* **Information shown**
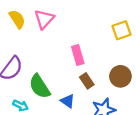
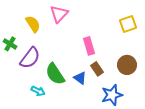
yellow semicircle: (17, 19) -> (33, 24), moved
blue triangle: (68, 101) -> (80, 78), moved

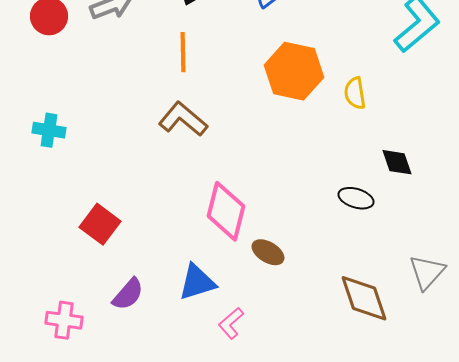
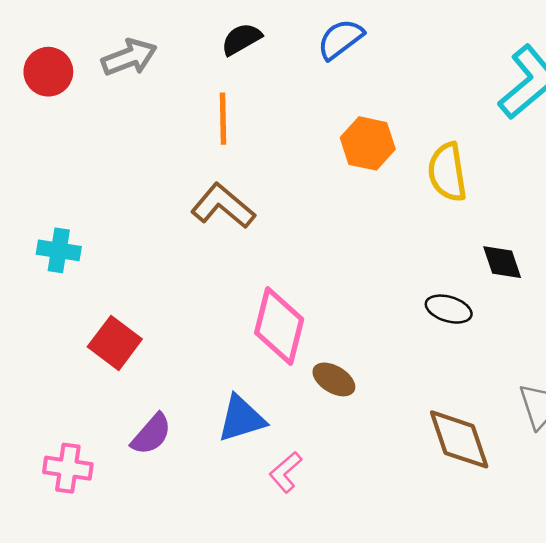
orange hexagon: (294, 71) -> (368, 143), size x0.7
yellow semicircle: (355, 93) -> (447, 172), size x1.4
cyan cross: (49, 130) -> (59, 250), moved

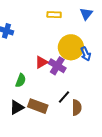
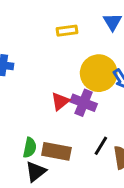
green semicircle: (21, 80) -> (30, 148), moved
brown rectangle: (38, 106) -> (56, 151), moved

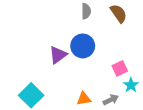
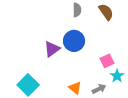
orange triangle: (84, 99) -> (75, 88), turned 48

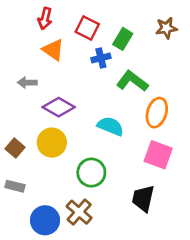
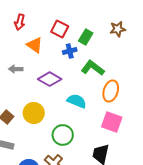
red arrow: (45, 18) -> (20, 22), moved
purple diamond: (59, 107) -> (50, 79), moved

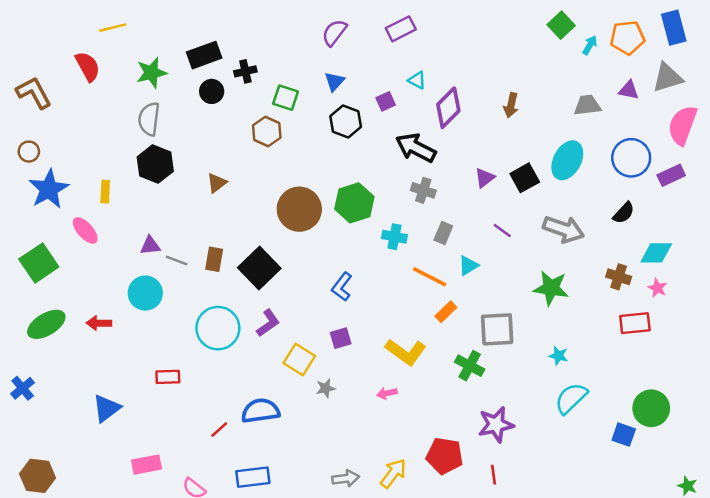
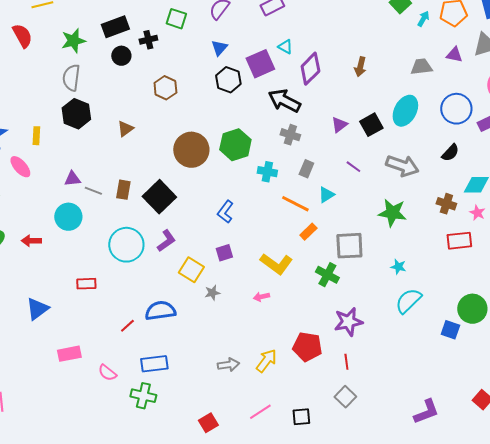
green square: (286, 98) -> (176, 19), moved
purple square: (386, 101) -> (260, 64), size x1.8

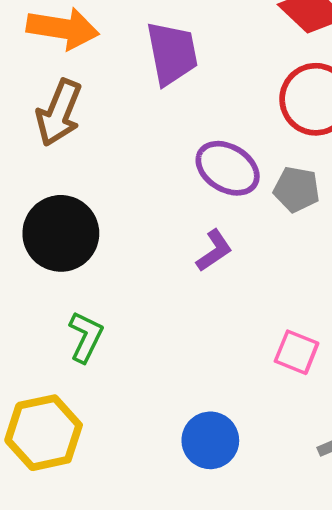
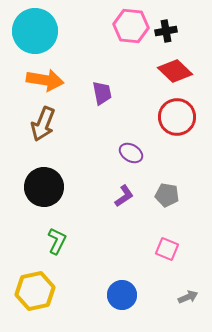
purple trapezoid: (172, 53) -> (102, 93), size x0.7
purple ellipse: (228, 168) -> (131, 153), size x0.7
gray pentagon: (297, 189) -> (167, 195), moved

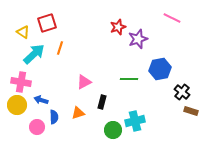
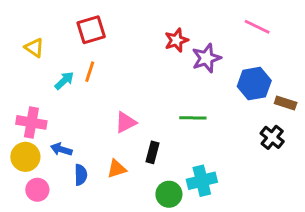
red square: (47, 23) -> (91, 30), moved
cyan arrow: (34, 54) -> (64, 81), moved, size x0.6
blue hexagon: (160, 69) -> (254, 84), moved
brown rectangle: (191, 111) -> (286, 103), moved
pink circle: (37, 127) -> (37, 190), moved

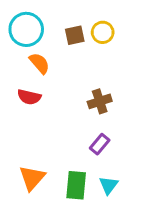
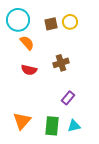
red semicircle: (29, 97) -> (29, 70), moved
brown cross: (100, 101) -> (61, 63), moved
cyan triangle: (109, 185) -> (74, 126), turned 40

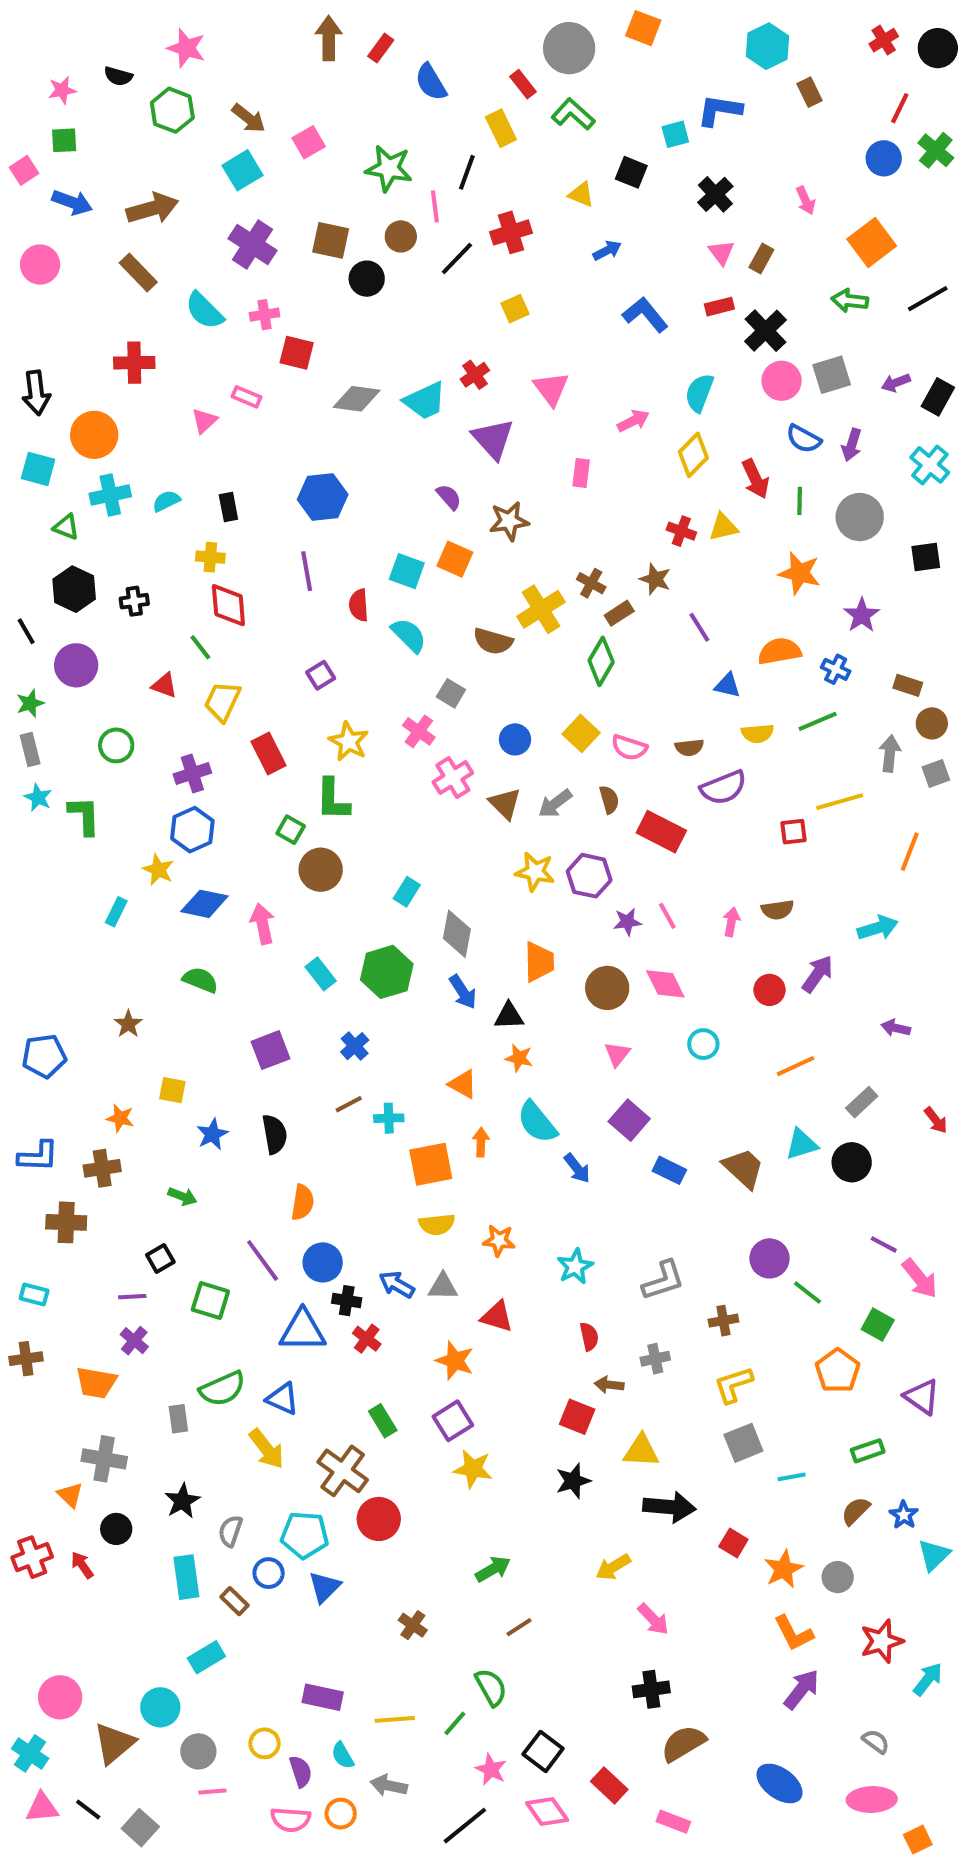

* **Task goal**
All that's required is the material above repeated exactly, minus any picture.

* **Answer to this task**
yellow semicircle: (17, 19) -> (33, 24), moved
blue triangle: (68, 101) -> (80, 78), moved

orange hexagon: (294, 71) -> (368, 143), size x0.7
yellow semicircle: (355, 93) -> (447, 172), size x1.4
cyan cross: (49, 130) -> (59, 250), moved

green semicircle: (21, 80) -> (30, 148), moved
brown rectangle: (38, 106) -> (56, 151), moved

orange triangle: (84, 99) -> (75, 88), turned 48

red arrow: (45, 18) -> (20, 22), moved
purple diamond: (59, 107) -> (50, 79), moved

green square: (286, 98) -> (176, 19), moved
purple square: (386, 101) -> (260, 64), size x1.8

purple trapezoid: (172, 53) -> (102, 93), size x0.7
purple ellipse: (228, 168) -> (131, 153), size x0.7
gray pentagon: (297, 189) -> (167, 195), moved

red square: (47, 23) -> (91, 30), moved
cyan arrow: (34, 54) -> (64, 81), moved, size x0.6
blue hexagon: (160, 69) -> (254, 84), moved
brown rectangle: (191, 111) -> (286, 103), moved
pink circle: (37, 127) -> (37, 190), moved

red semicircle: (29, 97) -> (29, 70), moved
brown cross: (100, 101) -> (61, 63), moved
cyan triangle: (109, 185) -> (74, 126), turned 40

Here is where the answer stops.